Copy nothing from the entries below except the lines from the one containing "SW3: switch (GND, NET8) -> none" through the one containing "IC23: NOR CD4001", and copy those exactly.

[Version difference data]
+ + + + +

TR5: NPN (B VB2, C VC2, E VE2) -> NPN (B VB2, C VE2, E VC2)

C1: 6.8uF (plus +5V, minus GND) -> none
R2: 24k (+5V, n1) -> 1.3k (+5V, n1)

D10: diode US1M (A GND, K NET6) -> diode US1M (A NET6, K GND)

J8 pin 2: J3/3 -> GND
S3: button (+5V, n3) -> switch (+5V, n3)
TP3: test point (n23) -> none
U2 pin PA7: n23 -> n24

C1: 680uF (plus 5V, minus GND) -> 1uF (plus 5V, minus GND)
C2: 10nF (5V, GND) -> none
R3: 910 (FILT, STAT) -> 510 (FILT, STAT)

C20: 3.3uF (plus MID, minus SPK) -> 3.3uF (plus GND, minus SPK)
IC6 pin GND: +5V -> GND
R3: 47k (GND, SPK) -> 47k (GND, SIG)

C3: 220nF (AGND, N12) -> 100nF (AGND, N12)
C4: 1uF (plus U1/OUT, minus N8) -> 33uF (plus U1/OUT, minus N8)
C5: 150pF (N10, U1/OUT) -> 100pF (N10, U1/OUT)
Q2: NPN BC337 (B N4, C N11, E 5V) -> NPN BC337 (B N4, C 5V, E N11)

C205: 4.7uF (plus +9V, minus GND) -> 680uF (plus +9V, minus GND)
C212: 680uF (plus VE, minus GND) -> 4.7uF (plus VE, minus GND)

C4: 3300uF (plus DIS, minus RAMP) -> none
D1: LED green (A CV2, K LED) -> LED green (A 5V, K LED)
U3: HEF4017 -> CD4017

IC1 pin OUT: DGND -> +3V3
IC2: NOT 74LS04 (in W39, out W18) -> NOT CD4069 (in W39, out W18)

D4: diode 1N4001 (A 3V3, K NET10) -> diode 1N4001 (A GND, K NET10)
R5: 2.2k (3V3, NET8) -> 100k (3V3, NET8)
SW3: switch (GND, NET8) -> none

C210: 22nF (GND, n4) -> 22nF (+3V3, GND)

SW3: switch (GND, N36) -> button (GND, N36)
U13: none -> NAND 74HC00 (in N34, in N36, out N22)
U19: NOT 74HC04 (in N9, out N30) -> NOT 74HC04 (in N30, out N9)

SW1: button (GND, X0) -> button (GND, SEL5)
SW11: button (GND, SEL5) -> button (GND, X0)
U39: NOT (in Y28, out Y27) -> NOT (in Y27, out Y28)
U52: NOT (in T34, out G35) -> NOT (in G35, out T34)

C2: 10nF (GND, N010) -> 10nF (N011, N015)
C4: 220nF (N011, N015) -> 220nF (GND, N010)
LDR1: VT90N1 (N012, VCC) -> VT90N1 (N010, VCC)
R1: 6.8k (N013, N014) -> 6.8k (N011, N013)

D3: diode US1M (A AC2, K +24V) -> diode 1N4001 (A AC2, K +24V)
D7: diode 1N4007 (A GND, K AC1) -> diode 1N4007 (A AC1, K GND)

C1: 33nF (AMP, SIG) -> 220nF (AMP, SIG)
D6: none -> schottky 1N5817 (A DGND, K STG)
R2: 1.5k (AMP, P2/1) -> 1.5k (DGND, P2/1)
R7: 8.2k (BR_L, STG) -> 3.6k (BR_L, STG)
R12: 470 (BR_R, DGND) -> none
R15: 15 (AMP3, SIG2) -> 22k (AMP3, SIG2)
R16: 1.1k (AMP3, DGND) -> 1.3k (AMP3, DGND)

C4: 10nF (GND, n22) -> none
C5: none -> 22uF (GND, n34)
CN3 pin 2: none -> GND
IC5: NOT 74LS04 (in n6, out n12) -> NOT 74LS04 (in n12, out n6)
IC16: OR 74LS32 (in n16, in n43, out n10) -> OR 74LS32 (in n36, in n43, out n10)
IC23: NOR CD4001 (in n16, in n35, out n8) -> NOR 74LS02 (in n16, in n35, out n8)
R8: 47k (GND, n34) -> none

+ + + + +

*Your response*:
SW3: switch (GND, NET8) -> none

C210: 22nF (GND, n4) -> 22nF (+3V3, GND)

SW3: switch (GND, N36) -> button (GND, N36)
U13: none -> NAND 74HC00 (in N34, in N36, out N22)
U19: NOT 74HC04 (in N9, out N30) -> NOT 74HC04 (in N30, out N9)

SW1: button (GND, X0) -> button (GND, SEL5)
SW11: button (GND, SEL5) -> button (GND, X0)
U39: NOT (in Y28, out Y27) -> NOT (in Y27, out Y28)
U52: NOT (in T34, out G35) -> NOT (in G35, out T34)

C2: 10nF (GND, N010) -> 10nF (N011, N015)
C4: 220nF (N011, N015) -> 220nF (GND, N010)
LDR1: VT90N1 (N012, VCC) -> VT90N1 (N010, VCC)
R1: 6.8k (N013, N014) -> 6.8k (N011, N013)

D3: diode US1M (A AC2, K +24V) -> diode 1N4001 (A AC2, K +24V)
D7: diode 1N4007 (A GND, K AC1) -> diode 1N4007 (A AC1, K GND)

C1: 33nF (AMP, SIG) -> 220nF (AMP, SIG)
D6: none -> schottky 1N5817 (A DGND, K STG)
R2: 1.5k (AMP, P2/1) -> 1.5k (DGND, P2/1)
R7: 8.2k (BR_L, STG) -> 3.6k (BR_L, STG)
R12: 470 (BR_R, DGND) -> none
R15: 15 (AMP3, SIG2) -> 22k (AMP3, SIG2)
R16: 1.1k (AMP3, DGND) -> 1.3k (AMP3, DGND)

C4: 10nF (GND, n22) -> none
C5: none -> 22uF (GND, n34)
CN3 pin 2: none -> GND
IC5: NOT 74LS04 (in n6, out n12) -> NOT 74LS04 (in n12, out n6)
IC16: OR 74LS32 (in n16, in n43, out n10) -> OR 74LS32 (in n36, in n43, out n10)
IC23: NOR CD4001 (in n16, in n35, out n8) -> NOR 74LS02 (in n16, in n35, out n8)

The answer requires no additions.